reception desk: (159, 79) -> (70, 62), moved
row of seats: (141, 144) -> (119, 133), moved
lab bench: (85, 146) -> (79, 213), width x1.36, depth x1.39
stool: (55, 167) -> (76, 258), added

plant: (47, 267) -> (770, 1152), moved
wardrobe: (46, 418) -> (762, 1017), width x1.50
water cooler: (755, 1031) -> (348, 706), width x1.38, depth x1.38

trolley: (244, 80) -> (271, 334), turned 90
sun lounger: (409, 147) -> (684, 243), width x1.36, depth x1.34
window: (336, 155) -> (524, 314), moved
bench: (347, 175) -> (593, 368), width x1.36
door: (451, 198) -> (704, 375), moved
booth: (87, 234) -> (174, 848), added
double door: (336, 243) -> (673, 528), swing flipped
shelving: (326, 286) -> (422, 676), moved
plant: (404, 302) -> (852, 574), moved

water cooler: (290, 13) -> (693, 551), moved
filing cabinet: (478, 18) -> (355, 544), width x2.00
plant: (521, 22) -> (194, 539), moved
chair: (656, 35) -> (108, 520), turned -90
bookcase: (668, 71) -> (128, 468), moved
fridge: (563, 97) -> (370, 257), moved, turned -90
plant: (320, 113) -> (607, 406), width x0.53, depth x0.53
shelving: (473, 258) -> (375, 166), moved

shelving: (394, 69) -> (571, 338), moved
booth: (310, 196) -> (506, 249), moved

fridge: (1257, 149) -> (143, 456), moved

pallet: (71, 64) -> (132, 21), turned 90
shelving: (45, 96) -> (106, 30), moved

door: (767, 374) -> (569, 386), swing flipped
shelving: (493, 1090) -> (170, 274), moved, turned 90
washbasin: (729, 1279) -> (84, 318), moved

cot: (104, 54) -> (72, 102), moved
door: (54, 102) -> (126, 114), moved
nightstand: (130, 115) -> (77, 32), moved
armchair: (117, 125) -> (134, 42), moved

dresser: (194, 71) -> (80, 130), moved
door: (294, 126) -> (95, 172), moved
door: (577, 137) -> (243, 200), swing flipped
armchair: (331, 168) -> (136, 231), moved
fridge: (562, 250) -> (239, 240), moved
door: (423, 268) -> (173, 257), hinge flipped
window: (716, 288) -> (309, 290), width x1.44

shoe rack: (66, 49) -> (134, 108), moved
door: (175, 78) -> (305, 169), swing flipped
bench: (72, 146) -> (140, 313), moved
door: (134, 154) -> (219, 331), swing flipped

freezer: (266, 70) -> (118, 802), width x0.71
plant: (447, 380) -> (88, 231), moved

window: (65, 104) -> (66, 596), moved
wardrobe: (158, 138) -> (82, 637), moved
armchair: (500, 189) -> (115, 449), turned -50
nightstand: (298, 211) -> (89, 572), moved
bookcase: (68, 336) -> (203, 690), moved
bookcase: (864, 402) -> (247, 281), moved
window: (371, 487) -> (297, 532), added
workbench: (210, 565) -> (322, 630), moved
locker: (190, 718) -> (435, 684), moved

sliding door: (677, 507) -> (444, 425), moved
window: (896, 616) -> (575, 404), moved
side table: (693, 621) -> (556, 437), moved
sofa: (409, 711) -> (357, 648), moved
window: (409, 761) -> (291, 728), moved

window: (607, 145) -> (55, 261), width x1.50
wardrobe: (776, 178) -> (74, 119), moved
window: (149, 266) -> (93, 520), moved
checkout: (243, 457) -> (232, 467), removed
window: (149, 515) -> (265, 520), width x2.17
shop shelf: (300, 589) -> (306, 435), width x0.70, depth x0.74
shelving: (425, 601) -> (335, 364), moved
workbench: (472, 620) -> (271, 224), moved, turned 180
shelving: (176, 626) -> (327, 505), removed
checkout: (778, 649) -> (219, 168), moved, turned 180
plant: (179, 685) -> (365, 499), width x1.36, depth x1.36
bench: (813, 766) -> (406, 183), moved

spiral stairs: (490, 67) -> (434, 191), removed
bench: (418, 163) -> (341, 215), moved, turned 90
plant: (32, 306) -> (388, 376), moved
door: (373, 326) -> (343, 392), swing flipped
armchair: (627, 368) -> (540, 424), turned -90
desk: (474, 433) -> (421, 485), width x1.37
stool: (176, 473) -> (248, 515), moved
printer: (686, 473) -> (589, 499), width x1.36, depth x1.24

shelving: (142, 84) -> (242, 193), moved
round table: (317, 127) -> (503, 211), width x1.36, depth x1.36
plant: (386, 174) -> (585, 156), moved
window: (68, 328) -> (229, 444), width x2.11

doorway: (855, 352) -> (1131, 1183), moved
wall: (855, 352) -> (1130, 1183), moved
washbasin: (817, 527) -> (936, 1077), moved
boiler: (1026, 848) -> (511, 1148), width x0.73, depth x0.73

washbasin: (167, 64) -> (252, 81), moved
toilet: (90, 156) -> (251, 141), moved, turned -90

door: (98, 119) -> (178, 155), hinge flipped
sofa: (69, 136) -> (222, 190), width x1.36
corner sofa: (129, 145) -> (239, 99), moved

→ **Assignment**
When a line of the records has the word "water", pick it out and copy it.

→ **Task response**
water cooler: (755, 1031) -> (348, 706), width x1.38, depth x1.38
water cooler: (290, 13) -> (693, 551), moved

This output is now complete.